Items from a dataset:
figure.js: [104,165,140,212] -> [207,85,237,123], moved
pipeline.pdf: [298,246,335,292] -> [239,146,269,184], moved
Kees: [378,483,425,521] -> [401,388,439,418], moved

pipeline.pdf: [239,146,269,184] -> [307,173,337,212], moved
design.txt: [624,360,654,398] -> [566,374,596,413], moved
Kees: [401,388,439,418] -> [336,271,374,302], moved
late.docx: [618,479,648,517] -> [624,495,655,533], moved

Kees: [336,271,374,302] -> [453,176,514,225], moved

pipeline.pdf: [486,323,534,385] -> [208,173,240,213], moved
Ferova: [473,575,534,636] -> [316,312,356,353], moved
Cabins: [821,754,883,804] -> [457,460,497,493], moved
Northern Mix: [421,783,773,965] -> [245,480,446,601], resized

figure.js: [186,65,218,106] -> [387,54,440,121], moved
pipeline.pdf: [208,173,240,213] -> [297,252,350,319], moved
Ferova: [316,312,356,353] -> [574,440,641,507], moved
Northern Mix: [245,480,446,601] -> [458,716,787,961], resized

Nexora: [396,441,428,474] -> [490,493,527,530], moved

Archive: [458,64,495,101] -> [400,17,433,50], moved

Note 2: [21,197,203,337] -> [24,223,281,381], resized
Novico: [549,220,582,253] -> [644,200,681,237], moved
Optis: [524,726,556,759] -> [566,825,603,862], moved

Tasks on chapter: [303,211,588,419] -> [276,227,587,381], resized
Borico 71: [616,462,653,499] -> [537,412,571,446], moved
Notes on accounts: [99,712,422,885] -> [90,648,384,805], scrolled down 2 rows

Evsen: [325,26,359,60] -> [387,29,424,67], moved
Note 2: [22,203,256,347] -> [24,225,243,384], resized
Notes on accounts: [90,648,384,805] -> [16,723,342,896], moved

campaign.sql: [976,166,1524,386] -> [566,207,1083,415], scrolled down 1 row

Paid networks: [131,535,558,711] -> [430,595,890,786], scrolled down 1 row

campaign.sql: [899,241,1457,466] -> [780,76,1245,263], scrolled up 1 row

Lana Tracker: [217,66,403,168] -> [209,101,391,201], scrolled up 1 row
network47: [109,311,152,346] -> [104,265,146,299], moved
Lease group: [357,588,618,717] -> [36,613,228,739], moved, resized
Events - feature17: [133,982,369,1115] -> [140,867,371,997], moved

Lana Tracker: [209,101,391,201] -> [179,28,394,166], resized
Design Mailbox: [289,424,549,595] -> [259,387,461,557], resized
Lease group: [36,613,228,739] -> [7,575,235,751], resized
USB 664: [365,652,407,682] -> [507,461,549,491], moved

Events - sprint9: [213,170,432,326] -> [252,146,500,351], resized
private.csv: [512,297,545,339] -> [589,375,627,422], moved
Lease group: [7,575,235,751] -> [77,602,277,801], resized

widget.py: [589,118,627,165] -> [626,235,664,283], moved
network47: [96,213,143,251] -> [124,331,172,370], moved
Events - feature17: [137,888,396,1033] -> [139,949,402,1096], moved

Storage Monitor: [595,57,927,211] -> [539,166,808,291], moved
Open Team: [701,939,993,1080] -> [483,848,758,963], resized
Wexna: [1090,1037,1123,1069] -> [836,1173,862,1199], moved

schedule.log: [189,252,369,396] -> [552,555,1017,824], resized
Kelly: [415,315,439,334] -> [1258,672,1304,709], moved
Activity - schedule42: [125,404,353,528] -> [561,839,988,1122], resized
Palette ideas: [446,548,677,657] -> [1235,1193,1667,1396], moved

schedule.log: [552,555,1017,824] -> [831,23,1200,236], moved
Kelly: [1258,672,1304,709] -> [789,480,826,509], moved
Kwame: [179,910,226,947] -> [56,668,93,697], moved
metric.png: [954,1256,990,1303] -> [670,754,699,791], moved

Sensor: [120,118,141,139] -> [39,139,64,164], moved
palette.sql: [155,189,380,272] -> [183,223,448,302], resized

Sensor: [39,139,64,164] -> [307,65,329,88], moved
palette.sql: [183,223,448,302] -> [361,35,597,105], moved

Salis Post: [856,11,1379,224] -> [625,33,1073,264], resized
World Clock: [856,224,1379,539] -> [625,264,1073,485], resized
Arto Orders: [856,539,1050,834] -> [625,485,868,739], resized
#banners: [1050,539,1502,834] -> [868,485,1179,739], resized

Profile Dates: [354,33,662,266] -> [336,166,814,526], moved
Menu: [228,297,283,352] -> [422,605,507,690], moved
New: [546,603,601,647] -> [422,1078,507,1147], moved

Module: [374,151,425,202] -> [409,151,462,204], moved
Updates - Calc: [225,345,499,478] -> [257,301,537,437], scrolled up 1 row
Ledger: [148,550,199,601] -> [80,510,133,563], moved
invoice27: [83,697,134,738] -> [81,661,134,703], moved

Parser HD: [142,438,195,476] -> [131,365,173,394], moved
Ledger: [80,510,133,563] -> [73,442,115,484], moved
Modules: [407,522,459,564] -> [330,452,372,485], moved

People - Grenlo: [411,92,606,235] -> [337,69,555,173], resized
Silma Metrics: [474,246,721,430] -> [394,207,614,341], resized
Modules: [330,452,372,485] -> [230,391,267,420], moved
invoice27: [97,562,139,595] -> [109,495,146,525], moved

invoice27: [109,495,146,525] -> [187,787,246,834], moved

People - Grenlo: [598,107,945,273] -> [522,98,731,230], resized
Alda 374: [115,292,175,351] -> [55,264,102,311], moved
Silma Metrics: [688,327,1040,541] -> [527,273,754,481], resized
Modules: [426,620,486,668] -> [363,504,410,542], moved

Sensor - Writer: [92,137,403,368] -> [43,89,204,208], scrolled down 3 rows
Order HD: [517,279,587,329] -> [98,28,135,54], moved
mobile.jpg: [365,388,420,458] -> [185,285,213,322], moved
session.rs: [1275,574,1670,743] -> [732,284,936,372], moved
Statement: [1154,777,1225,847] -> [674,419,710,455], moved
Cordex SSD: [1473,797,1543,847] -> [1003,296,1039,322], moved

*Exercise goal*.
Output the data above exactly, please, line for line.

*Answer space*.
figure.js: [104,165,140,212] -> [207,85,237,123], moved
pipeline.pdf: [298,246,335,292] -> [239,146,269,184], moved
Kees: [378,483,425,521] -> [401,388,439,418], moved

pipeline.pdf: [239,146,269,184] -> [307,173,337,212], moved
design.txt: [624,360,654,398] -> [566,374,596,413], moved
Kees: [401,388,439,418] -> [336,271,374,302], moved
late.docx: [618,479,648,517] -> [624,495,655,533], moved

Kees: [336,271,374,302] -> [453,176,514,225], moved

pipeline.pdf: [486,323,534,385] -> [208,173,240,213], moved
Ferova: [473,575,534,636] -> [316,312,356,353], moved
Cabins: [821,754,883,804] -> [457,460,497,493], moved
Northern Mix: [421,783,773,965] -> [245,480,446,601], resized

figure.js: [186,65,218,106] -> [387,54,440,121], moved
pipeline.pdf: [208,173,240,213] -> [297,252,350,319], moved
Ferova: [316,312,356,353] -> [574,440,641,507], moved
Northern Mix: [245,480,446,601] -> [458,716,787,961], resized

Nexora: [396,441,428,474] -> [490,493,527,530], moved

Archive: [458,64,495,101] -> [400,17,433,50], moved

Note 2: [21,197,203,337] -> [24,223,281,381], resized
Novico: [549,220,582,253] -> [644,200,681,237], moved
Optis: [524,726,556,759] -> [566,825,603,862], moved

Tasks on chapter: [303,211,588,419] -> [276,227,587,381], resized
Borico 71: [616,462,653,499] -> [537,412,571,446], moved
Notes on accounts: [99,712,422,885] -> [90,648,384,805], scrolled down 2 rows

Evsen: [325,26,359,60] -> [387,29,424,67], moved
Note 2: [22,203,256,347] -> [24,225,243,384], resized
Notes on accounts: [90,648,384,805] -> [16,723,342,896], moved

campaign.sql: [976,166,1524,386] -> [566,207,1083,415], scrolled down 1 row

Paid networks: [131,535,558,711] -> [430,595,890,786], scrolled down 1 row

campaign.sql: [899,241,1457,466] -> [780,76,1245,263], scrolled up 1 row

Lana Tracker: [217,66,403,168] -> [209,101,391,201], scrolled up 1 row
network47: [109,311,152,346] -> [104,265,146,299], moved
Lease group: [357,588,618,717] -> [36,613,228,739], moved, resized
Events - feature17: [133,982,369,1115] -> [140,867,371,997], moved

Lana Tracker: [209,101,391,201] -> [179,28,394,166], resized
Design Mailbox: [289,424,549,595] -> [259,387,461,557], resized
Lease group: [36,613,228,739] -> [7,575,235,751], resized
USB 664: [365,652,407,682] -> [507,461,549,491], moved

Events - sprint9: [213,170,432,326] -> [252,146,500,351], resized
private.csv: [512,297,545,339] -> [589,375,627,422], moved
Lease group: [7,575,235,751] -> [77,602,277,801], resized

widget.py: [589,118,627,165] -> [626,235,664,283], moved
network47: [96,213,143,251] -> [124,331,172,370], moved
Events - feature17: [137,888,396,1033] -> [139,949,402,1096], moved

Storage Monitor: [595,57,927,211] -> [539,166,808,291], moved
Open Team: [701,939,993,1080] -> [483,848,758,963], resized
Wexna: [1090,1037,1123,1069] -> [836,1173,862,1199], moved

schedule.log: [189,252,369,396] -> [552,555,1017,824], resized
Kelly: [415,315,439,334] -> [1258,672,1304,709], moved
Activity - schedule42: [125,404,353,528] -> [561,839,988,1122], resized
Palette ideas: [446,548,677,657] -> [1235,1193,1667,1396], moved

schedule.log: [552,555,1017,824] -> [831,23,1200,236], moved
Kelly: [1258,672,1304,709] -> [789,480,826,509], moved
Kwame: [179,910,226,947] -> [56,668,93,697], moved
metric.png: [954,1256,990,1303] -> [670,754,699,791], moved

Sensor: [120,118,141,139] -> [39,139,64,164], moved
palette.sql: [155,189,380,272] -> [183,223,448,302], resized

Sensor: [39,139,64,164] -> [307,65,329,88], moved
palette.sql: [183,223,448,302] -> [361,35,597,105], moved

Salis Post: [856,11,1379,224] -> [625,33,1073,264], resized
World Clock: [856,224,1379,539] -> [625,264,1073,485], resized
Arto Orders: [856,539,1050,834] -> [625,485,868,739], resized
#banners: [1050,539,1502,834] -> [868,485,1179,739], resized

Profile Dates: [354,33,662,266] -> [336,166,814,526], moved
Menu: [228,297,283,352] -> [422,605,507,690], moved
New: [546,603,601,647] -> [422,1078,507,1147], moved

Module: [374,151,425,202] -> [409,151,462,204], moved
Updates - Calc: [225,345,499,478] -> [257,301,537,437], scrolled up 1 row
Ledger: [148,550,199,601] -> [80,510,133,563], moved
invoice27: [83,697,134,738] -> [81,661,134,703], moved

Parser HD: [142,438,195,476] -> [131,365,173,394], moved
Ledger: [80,510,133,563] -> [73,442,115,484], moved
Modules: [407,522,459,564] -> [330,452,372,485], moved

People - Grenlo: [411,92,606,235] -> [337,69,555,173], resized
Silma Metrics: [474,246,721,430] -> [394,207,614,341], resized
Modules: [330,452,372,485] -> [230,391,267,420], moved
invoice27: [97,562,139,595] -> [109,495,146,525], moved

invoice27: [109,495,146,525] -> [187,787,246,834], moved

People - Grenlo: [598,107,945,273] -> [522,98,731,230], resized
Alda 374: [115,292,175,351] -> [55,264,102,311], moved
Silma Metrics: [688,327,1040,541] -> [527,273,754,481], resized
Modules: [426,620,486,668] -> [363,504,410,542], moved

Sensor - Writer: [92,137,403,368] -> [43,89,204,208], scrolled down 3 rows
Order HD: [517,279,587,329] -> [98,28,135,54], moved
mobile.jpg: [365,388,420,458] -> [185,285,213,322], moved
session.rs: [1275,574,1670,743] -> [732,284,936,372], moved
Statement: [1154,777,1225,847] -> [674,419,710,455], moved
Cordex SSD: [1473,797,1543,847] -> [1003,296,1039,322], moved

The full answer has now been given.